[Colored shape tracking data]
■ ■ ■ ■ ■

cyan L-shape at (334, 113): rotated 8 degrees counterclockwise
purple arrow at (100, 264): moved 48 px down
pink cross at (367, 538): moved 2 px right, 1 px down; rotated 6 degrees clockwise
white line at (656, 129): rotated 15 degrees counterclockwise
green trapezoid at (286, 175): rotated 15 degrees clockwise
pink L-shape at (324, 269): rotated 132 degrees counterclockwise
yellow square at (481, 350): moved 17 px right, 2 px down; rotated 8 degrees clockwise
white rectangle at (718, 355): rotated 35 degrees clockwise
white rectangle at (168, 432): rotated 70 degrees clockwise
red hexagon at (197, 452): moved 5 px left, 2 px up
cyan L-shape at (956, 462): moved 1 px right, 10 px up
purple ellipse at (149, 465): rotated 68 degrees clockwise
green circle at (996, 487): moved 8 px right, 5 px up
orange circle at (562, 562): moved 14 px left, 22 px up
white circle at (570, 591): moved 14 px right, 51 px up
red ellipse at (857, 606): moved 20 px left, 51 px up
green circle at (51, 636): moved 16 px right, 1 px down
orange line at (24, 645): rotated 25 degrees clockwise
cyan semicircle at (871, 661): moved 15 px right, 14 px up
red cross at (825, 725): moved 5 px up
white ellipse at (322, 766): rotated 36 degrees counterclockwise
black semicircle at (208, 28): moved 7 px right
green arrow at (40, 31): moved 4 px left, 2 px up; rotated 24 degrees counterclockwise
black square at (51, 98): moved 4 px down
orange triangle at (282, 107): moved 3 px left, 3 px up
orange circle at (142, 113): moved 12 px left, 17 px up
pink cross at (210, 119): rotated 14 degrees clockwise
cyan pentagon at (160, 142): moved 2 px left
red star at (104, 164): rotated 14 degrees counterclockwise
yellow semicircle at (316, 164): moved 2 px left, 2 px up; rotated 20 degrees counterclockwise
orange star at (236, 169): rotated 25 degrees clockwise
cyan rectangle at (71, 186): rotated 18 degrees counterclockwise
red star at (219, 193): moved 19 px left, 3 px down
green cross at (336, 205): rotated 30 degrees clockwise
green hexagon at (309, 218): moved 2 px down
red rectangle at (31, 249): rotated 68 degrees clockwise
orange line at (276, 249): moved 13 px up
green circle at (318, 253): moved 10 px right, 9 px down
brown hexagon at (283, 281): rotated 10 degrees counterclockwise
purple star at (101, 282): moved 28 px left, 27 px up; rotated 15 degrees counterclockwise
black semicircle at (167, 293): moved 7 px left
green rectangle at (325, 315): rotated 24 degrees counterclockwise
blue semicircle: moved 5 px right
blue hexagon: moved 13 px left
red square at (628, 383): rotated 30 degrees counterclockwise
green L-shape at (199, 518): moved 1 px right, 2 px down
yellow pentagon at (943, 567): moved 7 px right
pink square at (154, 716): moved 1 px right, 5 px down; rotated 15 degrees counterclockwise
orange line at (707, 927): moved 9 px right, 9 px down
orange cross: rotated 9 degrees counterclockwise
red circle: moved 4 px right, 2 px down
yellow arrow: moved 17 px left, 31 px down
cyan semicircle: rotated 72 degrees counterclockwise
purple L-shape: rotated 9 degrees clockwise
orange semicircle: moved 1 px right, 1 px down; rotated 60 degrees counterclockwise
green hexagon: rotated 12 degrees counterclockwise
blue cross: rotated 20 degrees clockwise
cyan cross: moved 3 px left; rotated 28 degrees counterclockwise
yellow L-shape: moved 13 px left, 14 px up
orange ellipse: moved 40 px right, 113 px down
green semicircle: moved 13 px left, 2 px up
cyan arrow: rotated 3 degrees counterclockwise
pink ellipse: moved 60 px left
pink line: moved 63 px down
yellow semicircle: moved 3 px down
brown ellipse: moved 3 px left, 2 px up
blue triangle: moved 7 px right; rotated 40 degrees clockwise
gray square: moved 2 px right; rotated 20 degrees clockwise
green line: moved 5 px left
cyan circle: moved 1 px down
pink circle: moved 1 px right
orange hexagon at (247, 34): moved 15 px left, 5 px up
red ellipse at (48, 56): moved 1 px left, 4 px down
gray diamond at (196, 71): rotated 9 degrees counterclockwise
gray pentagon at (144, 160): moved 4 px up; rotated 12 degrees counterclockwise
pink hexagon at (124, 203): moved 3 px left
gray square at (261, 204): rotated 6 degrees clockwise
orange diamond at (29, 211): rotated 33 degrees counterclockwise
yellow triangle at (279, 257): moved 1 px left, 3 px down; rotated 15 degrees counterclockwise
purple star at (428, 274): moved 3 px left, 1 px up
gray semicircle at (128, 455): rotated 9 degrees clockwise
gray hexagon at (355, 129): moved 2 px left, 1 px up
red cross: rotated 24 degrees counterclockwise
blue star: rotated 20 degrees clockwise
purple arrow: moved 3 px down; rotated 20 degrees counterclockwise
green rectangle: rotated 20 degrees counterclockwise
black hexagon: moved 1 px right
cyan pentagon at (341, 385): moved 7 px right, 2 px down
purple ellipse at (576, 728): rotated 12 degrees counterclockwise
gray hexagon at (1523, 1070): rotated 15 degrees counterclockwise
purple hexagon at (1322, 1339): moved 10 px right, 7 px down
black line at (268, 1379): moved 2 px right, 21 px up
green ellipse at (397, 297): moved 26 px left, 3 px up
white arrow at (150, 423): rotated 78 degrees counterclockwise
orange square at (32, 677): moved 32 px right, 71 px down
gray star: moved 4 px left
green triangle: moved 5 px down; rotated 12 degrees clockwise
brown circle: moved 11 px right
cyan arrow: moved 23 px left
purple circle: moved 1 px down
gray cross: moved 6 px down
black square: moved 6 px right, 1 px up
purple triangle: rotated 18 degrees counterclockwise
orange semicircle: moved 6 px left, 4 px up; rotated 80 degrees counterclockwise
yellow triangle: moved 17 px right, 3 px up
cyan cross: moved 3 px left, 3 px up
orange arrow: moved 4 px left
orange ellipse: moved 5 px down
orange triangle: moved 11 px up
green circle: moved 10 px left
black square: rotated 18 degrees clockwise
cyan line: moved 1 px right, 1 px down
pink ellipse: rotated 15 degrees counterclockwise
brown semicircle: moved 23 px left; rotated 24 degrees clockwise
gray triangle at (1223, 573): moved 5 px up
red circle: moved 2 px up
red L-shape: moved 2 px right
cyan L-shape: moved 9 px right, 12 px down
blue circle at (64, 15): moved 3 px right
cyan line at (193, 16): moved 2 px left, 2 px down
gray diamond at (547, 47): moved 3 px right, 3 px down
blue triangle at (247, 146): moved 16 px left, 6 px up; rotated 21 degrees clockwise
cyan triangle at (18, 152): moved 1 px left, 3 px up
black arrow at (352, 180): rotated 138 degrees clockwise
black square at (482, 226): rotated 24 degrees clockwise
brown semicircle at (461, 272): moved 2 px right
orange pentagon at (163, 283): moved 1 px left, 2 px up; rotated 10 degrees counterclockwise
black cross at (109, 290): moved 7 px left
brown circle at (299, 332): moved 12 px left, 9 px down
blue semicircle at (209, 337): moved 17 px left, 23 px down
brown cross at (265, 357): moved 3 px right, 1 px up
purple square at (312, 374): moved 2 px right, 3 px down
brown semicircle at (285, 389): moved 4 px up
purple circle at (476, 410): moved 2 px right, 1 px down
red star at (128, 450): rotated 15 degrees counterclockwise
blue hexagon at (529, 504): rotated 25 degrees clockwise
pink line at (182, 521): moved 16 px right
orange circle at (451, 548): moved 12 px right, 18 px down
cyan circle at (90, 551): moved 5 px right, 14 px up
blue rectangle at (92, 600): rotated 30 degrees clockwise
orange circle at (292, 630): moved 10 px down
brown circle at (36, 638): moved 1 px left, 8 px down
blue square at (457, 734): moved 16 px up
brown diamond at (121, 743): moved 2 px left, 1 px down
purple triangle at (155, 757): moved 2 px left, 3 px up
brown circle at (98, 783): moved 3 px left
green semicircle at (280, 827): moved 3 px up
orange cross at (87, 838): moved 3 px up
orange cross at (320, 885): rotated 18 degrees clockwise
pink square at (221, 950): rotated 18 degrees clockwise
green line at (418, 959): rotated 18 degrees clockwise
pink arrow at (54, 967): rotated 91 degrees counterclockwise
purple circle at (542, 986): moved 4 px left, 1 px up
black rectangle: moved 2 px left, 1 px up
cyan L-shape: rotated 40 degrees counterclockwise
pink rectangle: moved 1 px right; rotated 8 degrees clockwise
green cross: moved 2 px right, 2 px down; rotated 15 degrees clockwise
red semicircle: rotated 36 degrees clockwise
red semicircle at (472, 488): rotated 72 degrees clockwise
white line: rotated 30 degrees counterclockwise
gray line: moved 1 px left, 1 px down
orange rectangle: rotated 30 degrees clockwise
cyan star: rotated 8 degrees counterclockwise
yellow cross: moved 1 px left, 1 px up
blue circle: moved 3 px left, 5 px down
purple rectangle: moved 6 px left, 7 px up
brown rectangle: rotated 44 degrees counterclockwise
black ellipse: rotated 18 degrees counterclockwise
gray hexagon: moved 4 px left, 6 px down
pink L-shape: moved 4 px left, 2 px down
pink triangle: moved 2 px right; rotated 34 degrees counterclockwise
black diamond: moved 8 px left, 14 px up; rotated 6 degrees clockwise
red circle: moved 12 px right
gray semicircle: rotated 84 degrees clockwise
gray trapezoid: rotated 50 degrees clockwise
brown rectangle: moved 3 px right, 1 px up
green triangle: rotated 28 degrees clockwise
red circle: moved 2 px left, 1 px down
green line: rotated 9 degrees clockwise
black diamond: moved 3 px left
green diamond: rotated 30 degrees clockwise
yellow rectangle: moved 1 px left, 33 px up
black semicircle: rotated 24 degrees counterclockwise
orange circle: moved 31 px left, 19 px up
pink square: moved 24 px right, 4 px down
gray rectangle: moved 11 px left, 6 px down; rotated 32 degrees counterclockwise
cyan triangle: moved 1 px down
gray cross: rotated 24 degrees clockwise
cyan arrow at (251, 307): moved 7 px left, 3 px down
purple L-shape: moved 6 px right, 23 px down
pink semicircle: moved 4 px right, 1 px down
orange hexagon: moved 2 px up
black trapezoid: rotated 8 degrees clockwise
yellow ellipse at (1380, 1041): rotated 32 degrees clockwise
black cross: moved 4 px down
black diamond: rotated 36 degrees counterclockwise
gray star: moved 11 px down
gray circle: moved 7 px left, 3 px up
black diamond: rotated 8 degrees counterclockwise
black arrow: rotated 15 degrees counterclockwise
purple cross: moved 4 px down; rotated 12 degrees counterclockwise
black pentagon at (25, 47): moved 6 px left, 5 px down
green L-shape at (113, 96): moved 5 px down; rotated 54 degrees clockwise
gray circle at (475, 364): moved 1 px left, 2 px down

■ ■ ■ ■ ■

EXERCISE BRIEF –
Look through the entries for lines containing the word "star" and return each one.

SOLUTION FOR THIS TASK –
red star at (104, 164): rotated 14 degrees counterclockwise
orange star at (236, 169): rotated 25 degrees clockwise
red star at (219, 193): moved 19 px left, 3 px down
purple star at (101, 282): moved 28 px left, 27 px up; rotated 15 degrees counterclockwise
purple star at (428, 274): moved 3 px left, 1 px up
blue star: rotated 20 degrees clockwise
gray star: moved 4 px left
red star at (128, 450): rotated 15 degrees counterclockwise
cyan star: rotated 8 degrees counterclockwise
gray star: moved 11 px down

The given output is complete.